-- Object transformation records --
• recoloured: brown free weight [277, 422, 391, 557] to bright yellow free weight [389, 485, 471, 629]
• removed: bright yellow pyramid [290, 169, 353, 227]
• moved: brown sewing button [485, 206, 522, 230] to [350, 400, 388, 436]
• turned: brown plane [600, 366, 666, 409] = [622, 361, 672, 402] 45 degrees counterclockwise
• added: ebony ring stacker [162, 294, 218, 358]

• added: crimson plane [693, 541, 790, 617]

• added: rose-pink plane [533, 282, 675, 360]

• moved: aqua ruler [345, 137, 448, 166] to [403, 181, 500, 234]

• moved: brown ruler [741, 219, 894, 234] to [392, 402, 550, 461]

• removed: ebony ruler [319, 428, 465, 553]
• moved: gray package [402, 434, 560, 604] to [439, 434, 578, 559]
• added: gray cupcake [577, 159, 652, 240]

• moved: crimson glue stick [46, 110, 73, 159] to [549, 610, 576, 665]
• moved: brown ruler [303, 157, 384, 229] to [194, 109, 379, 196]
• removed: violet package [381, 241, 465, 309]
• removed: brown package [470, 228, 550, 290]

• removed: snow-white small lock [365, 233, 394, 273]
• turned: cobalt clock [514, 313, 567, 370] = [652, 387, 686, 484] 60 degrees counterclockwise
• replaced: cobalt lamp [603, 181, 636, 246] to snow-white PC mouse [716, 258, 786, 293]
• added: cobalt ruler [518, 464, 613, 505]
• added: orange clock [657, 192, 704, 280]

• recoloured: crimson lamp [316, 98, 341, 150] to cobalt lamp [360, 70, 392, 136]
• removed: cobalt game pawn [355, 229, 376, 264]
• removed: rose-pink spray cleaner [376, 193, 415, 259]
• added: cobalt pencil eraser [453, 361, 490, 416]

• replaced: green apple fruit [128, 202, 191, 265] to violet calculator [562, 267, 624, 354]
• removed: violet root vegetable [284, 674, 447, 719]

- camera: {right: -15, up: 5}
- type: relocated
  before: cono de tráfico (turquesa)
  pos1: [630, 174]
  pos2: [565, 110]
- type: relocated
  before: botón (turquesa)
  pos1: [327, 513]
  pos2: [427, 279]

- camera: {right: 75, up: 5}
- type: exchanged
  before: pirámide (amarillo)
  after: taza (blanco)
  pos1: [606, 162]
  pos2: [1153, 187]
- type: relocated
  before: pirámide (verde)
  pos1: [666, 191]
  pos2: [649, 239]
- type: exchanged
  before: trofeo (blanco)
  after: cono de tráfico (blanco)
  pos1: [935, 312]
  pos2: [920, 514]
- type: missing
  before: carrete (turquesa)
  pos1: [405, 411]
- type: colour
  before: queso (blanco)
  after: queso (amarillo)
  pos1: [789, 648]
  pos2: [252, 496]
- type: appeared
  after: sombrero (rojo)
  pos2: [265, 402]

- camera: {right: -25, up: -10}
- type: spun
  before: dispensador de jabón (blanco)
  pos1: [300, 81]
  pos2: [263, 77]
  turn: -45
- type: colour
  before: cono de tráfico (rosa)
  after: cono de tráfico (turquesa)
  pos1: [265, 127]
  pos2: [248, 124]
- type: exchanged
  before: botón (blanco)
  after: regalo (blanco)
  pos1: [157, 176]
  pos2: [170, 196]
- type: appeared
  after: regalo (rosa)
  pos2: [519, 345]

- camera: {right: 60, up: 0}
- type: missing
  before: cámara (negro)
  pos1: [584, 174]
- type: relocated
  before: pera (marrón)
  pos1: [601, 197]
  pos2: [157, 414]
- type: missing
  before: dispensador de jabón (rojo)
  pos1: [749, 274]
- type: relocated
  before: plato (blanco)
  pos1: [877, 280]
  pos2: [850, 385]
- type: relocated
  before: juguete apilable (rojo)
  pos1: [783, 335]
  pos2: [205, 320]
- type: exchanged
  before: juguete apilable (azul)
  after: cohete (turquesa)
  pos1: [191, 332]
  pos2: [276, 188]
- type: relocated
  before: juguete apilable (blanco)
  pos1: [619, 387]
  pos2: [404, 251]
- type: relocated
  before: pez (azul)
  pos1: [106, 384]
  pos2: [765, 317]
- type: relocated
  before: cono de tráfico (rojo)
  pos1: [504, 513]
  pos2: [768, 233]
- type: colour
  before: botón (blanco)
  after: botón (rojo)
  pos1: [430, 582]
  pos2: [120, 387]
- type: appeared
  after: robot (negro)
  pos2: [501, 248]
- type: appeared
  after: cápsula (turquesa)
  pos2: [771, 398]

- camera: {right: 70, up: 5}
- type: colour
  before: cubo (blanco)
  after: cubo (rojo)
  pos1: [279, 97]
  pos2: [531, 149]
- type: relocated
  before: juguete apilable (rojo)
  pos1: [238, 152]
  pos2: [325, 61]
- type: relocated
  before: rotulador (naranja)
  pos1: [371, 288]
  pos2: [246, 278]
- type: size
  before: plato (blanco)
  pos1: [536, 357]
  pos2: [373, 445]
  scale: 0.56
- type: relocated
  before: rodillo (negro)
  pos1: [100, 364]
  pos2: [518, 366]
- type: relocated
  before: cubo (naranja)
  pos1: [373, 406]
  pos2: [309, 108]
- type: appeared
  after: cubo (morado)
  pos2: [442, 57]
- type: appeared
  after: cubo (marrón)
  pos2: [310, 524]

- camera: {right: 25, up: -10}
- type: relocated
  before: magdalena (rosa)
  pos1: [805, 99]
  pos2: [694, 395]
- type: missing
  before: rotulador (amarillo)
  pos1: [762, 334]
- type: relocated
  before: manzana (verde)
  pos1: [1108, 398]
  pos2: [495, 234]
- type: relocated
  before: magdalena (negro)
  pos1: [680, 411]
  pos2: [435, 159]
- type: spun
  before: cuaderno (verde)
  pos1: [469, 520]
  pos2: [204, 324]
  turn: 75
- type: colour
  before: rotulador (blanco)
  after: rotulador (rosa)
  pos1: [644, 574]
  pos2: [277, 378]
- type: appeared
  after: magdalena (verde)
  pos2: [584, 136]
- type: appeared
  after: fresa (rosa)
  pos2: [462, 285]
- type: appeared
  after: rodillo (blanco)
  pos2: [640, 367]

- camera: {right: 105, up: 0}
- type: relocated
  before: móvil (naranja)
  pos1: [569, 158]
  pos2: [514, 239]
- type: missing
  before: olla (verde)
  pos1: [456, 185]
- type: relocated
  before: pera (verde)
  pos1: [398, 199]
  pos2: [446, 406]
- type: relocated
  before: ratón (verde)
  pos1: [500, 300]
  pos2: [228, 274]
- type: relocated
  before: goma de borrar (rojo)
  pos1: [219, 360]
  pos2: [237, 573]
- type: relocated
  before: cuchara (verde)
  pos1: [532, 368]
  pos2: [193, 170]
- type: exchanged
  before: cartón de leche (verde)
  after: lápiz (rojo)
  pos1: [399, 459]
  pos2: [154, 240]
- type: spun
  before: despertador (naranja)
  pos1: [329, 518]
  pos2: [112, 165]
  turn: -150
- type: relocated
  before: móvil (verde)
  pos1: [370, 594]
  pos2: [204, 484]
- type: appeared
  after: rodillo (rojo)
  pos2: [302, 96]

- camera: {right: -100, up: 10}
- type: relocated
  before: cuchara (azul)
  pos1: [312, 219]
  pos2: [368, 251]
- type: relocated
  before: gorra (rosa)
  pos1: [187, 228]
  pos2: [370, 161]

-- What to produce --
Print the data above again, with nothing altered and nothing left out.

-- Written response --
• recoloured: brown free weight [277, 422, 391, 557] to bright yellow free weight [389, 485, 471, 629]
• removed: bright yellow pyramid [290, 169, 353, 227]
• moved: brown sewing button [485, 206, 522, 230] to [350, 400, 388, 436]
• turned: brown plane [600, 366, 666, 409] = [622, 361, 672, 402] 45 degrees counterclockwise
• added: ebony ring stacker [162, 294, 218, 358]

• added: crimson plane [693, 541, 790, 617]

• added: rose-pink plane [533, 282, 675, 360]

• moved: aqua ruler [345, 137, 448, 166] to [403, 181, 500, 234]

• moved: brown ruler [741, 219, 894, 234] to [392, 402, 550, 461]

• removed: ebony ruler [319, 428, 465, 553]
• moved: gray package [402, 434, 560, 604] to [439, 434, 578, 559]
• added: gray cupcake [577, 159, 652, 240]

• moved: crimson glue stick [46, 110, 73, 159] to [549, 610, 576, 665]
• moved: brown ruler [303, 157, 384, 229] to [194, 109, 379, 196]
• removed: violet package [381, 241, 465, 309]
• removed: brown package [470, 228, 550, 290]

• removed: snow-white small lock [365, 233, 394, 273]
• turned: cobalt clock [514, 313, 567, 370] = [652, 387, 686, 484] 60 degrees counterclockwise
• replaced: cobalt lamp [603, 181, 636, 246] to snow-white PC mouse [716, 258, 786, 293]
• added: cobalt ruler [518, 464, 613, 505]
• added: orange clock [657, 192, 704, 280]

• recoloured: crimson lamp [316, 98, 341, 150] to cobalt lamp [360, 70, 392, 136]
• removed: cobalt game pawn [355, 229, 376, 264]
• removed: rose-pink spray cleaner [376, 193, 415, 259]
• added: cobalt pencil eraser [453, 361, 490, 416]

• replaced: green apple fruit [128, 202, 191, 265] to violet calculator [562, 267, 624, 354]
• removed: violet root vegetable [284, 674, 447, 719]

- camera: {right: -15, up: 5}
- type: relocated
  before: cono de tráfico (turquesa)
  pos1: [630, 174]
  pos2: [565, 110]
- type: relocated
  before: botón (turquesa)
  pos1: [327, 513]
  pos2: [427, 279]

- camera: {right: 75, up: 5}
- type: exchanged
  before: pirámide (amarillo)
  after: taza (blanco)
  pos1: [606, 162]
  pos2: [1153, 187]
- type: relocated
  before: pirámide (verde)
  pos1: [666, 191]
  pos2: [649, 239]
- type: exchanged
  before: trofeo (blanco)
  after: cono de tráfico (blanco)
  pos1: [935, 312]
  pos2: [920, 514]
- type: missing
  before: carrete (turquesa)
  pos1: [405, 411]
- type: colour
  before: queso (blanco)
  after: queso (amarillo)
  pos1: [789, 648]
  pos2: [252, 496]
- type: appeared
  after: sombrero (rojo)
  pos2: [265, 402]

- camera: {right: -25, up: -10}
- type: spun
  before: dispensador de jabón (blanco)
  pos1: [300, 81]
  pos2: [263, 77]
  turn: -45
- type: colour
  before: cono de tráfico (rosa)
  after: cono de tráfico (turquesa)
  pos1: [265, 127]
  pos2: [248, 124]
- type: exchanged
  before: botón (blanco)
  after: regalo (blanco)
  pos1: [157, 176]
  pos2: [170, 196]
- type: appeared
  after: regalo (rosa)
  pos2: [519, 345]

- camera: {right: 60, up: 0}
- type: missing
  before: cámara (negro)
  pos1: [584, 174]
- type: relocated
  before: pera (marrón)
  pos1: [601, 197]
  pos2: [157, 414]
- type: missing
  before: dispensador de jabón (rojo)
  pos1: [749, 274]
- type: relocated
  before: plato (blanco)
  pos1: [877, 280]
  pos2: [850, 385]
- type: relocated
  before: juguete apilable (rojo)
  pos1: [783, 335]
  pos2: [205, 320]
- type: exchanged
  before: juguete apilable (azul)
  after: cohete (turquesa)
  pos1: [191, 332]
  pos2: [276, 188]
- type: relocated
  before: juguete apilable (blanco)
  pos1: [619, 387]
  pos2: [404, 251]
- type: relocated
  before: pez (azul)
  pos1: [106, 384]
  pos2: [765, 317]
- type: relocated
  before: cono de tráfico (rojo)
  pos1: [504, 513]
  pos2: [768, 233]
- type: colour
  before: botón (blanco)
  after: botón (rojo)
  pos1: [430, 582]
  pos2: [120, 387]
- type: appeared
  after: robot (negro)
  pos2: [501, 248]
- type: appeared
  after: cápsula (turquesa)
  pos2: [771, 398]

- camera: {right: 70, up: 5}
- type: colour
  before: cubo (blanco)
  after: cubo (rojo)
  pos1: [279, 97]
  pos2: [531, 149]
- type: relocated
  before: juguete apilable (rojo)
  pos1: [238, 152]
  pos2: [325, 61]
- type: relocated
  before: rotulador (naranja)
  pos1: [371, 288]
  pos2: [246, 278]
- type: size
  before: plato (blanco)
  pos1: [536, 357]
  pos2: [373, 445]
  scale: 0.56
- type: relocated
  before: rodillo (negro)
  pos1: [100, 364]
  pos2: [518, 366]
- type: relocated
  before: cubo (naranja)
  pos1: [373, 406]
  pos2: [309, 108]
- type: appeared
  after: cubo (morado)
  pos2: [442, 57]
- type: appeared
  after: cubo (marrón)
  pos2: [310, 524]

- camera: {right: 25, up: -10}
- type: relocated
  before: magdalena (rosa)
  pos1: [805, 99]
  pos2: [694, 395]
- type: missing
  before: rotulador (amarillo)
  pos1: [762, 334]
- type: relocated
  before: manzana (verde)
  pos1: [1108, 398]
  pos2: [495, 234]
- type: relocated
  before: magdalena (negro)
  pos1: [680, 411]
  pos2: [435, 159]
- type: spun
  before: cuaderno (verde)
  pos1: [469, 520]
  pos2: [204, 324]
  turn: 75
- type: colour
  before: rotulador (blanco)
  after: rotulador (rosa)
  pos1: [644, 574]
  pos2: [277, 378]
- type: appeared
  after: magdalena (verde)
  pos2: [584, 136]
- type: appeared
  after: fresa (rosa)
  pos2: [462, 285]
- type: appeared
  after: rodillo (blanco)
  pos2: [640, 367]

- camera: {right: 105, up: 0}
- type: relocated
  before: móvil (naranja)
  pos1: [569, 158]
  pos2: [514, 239]
- type: missing
  before: olla (verde)
  pos1: [456, 185]
- type: relocated
  before: pera (verde)
  pos1: [398, 199]
  pos2: [446, 406]
- type: relocated
  before: ratón (verde)
  pos1: [500, 300]
  pos2: [228, 274]
- type: relocated
  before: goma de borrar (rojo)
  pos1: [219, 360]
  pos2: [237, 573]
- type: relocated
  before: cuchara (verde)
  pos1: [532, 368]
  pos2: [193, 170]
- type: exchanged
  before: cartón de leche (verde)
  after: lápiz (rojo)
  pos1: [399, 459]
  pos2: [154, 240]
- type: spun
  before: despertador (naranja)
  pos1: [329, 518]
  pos2: [112, 165]
  turn: -150
- type: relocated
  before: móvil (verde)
  pos1: [370, 594]
  pos2: [204, 484]
- type: appeared
  after: rodillo (rojo)
  pos2: [302, 96]

- camera: {right: -100, up: 10}
- type: relocated
  before: cuchara (azul)
  pos1: [312, 219]
  pos2: [368, 251]
- type: relocated
  before: gorra (rosa)
  pos1: [187, 228]
  pos2: [370, 161]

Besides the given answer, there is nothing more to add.